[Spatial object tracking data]
^^^^
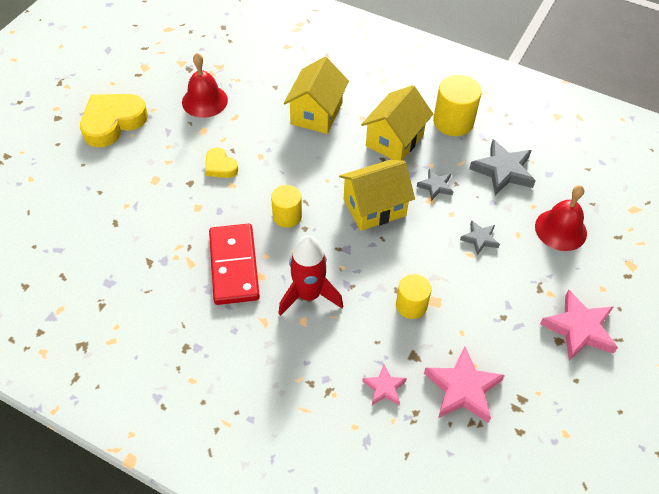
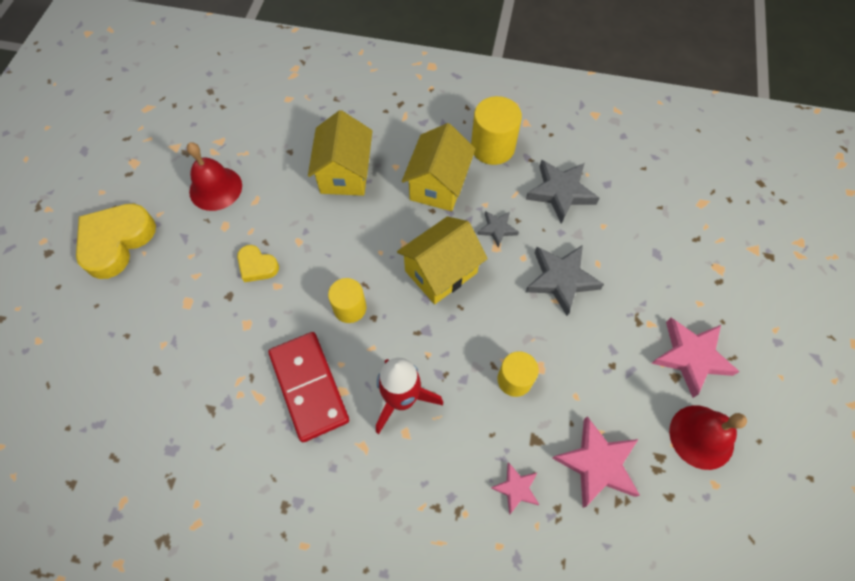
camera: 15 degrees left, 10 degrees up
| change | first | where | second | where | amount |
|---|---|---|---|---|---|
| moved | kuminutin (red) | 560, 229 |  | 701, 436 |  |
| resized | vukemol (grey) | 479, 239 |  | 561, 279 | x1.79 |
^^^^
What to work on >>
When you retype the records, keep every word exactly as written and exclude the pictures.

Result >>
camera: 15 degrees left, 10 degrees up
| change | first | where | second | where | amount |
|---|---|---|---|---|---|
| moved | kuminutin (red) | 560, 229 |  | 701, 436 |  |
| resized | vukemol (grey) | 479, 239 |  | 561, 279 | x1.79 |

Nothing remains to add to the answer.